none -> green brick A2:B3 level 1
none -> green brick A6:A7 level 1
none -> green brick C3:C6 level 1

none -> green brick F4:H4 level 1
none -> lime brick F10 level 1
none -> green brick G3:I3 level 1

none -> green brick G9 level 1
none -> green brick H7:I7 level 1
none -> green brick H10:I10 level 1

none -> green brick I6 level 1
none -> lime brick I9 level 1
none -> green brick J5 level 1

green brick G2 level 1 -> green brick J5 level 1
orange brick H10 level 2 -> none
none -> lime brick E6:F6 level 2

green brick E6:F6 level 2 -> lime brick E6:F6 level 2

# # #

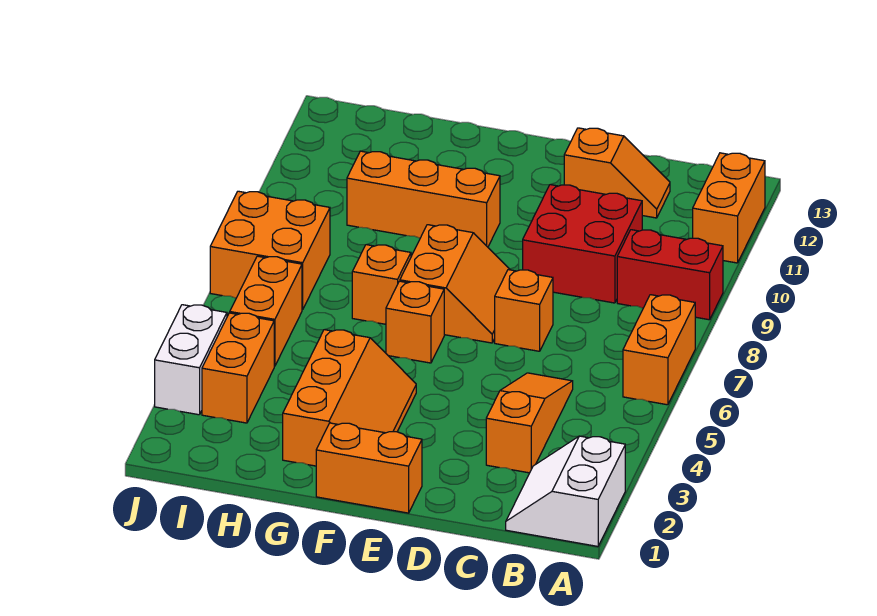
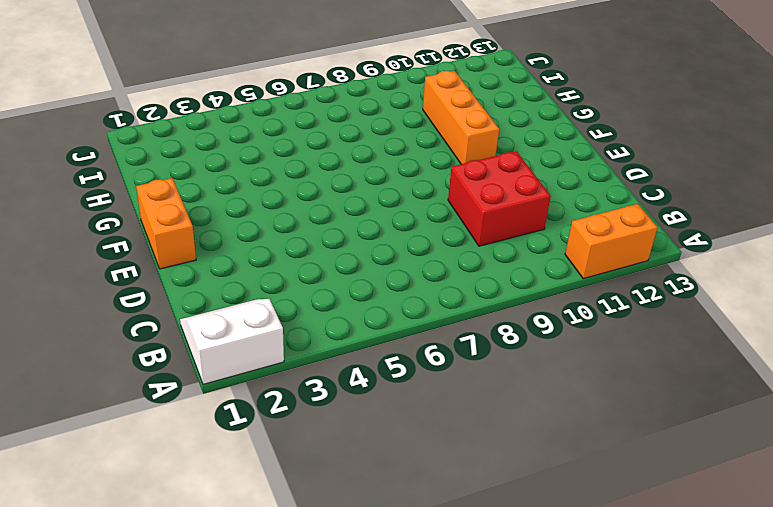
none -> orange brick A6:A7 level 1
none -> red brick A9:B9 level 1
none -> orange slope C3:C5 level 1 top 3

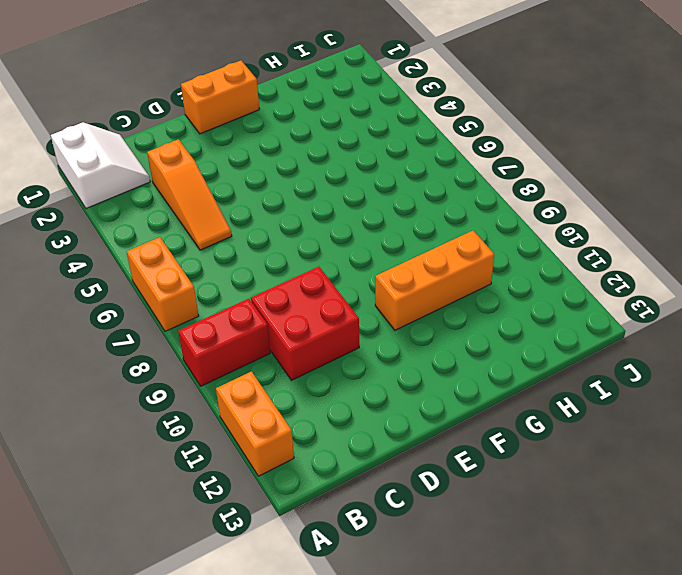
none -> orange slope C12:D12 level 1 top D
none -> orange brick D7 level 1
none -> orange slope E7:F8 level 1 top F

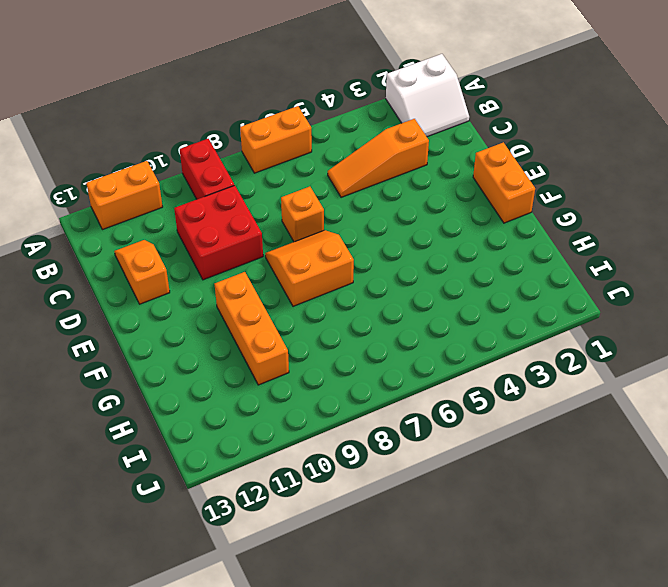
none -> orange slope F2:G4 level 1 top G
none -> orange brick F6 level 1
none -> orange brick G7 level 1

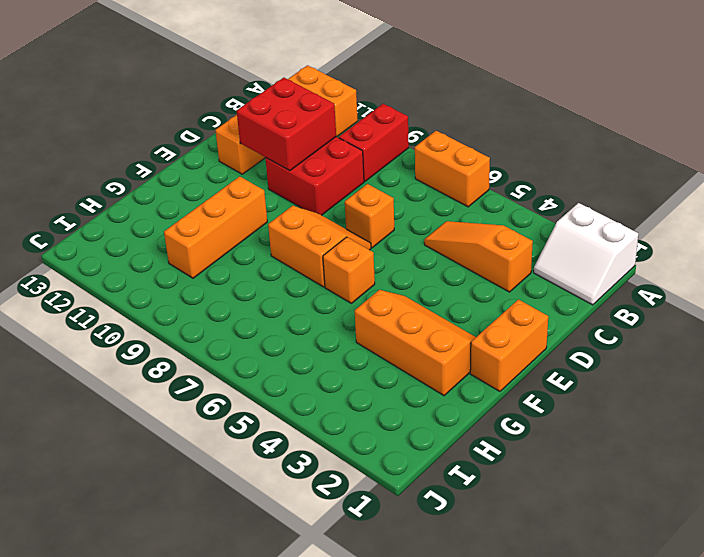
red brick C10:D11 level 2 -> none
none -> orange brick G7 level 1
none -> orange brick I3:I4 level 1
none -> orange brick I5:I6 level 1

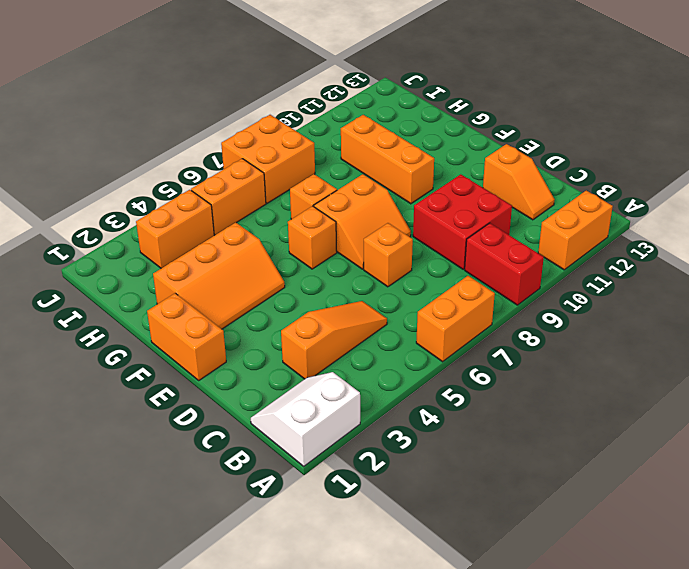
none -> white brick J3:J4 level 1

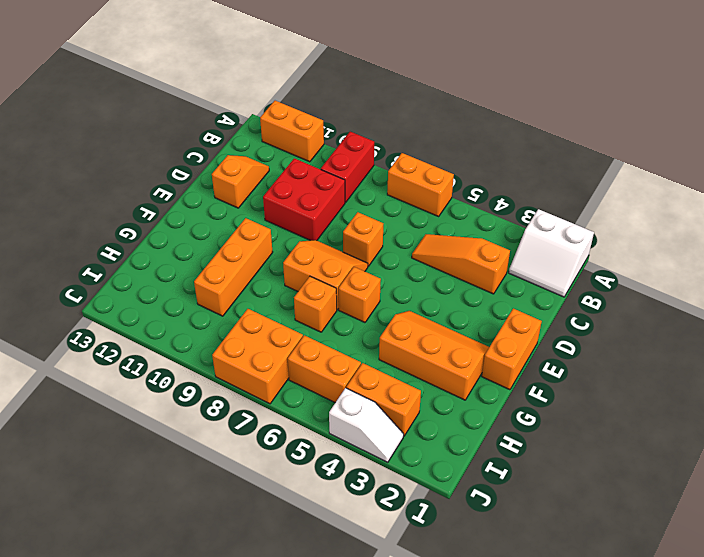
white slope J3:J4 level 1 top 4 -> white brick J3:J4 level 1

# # #

**Work to complete:** Checking each line of the data, count the ones containing "white", and give only that count.

**Final answer:** 2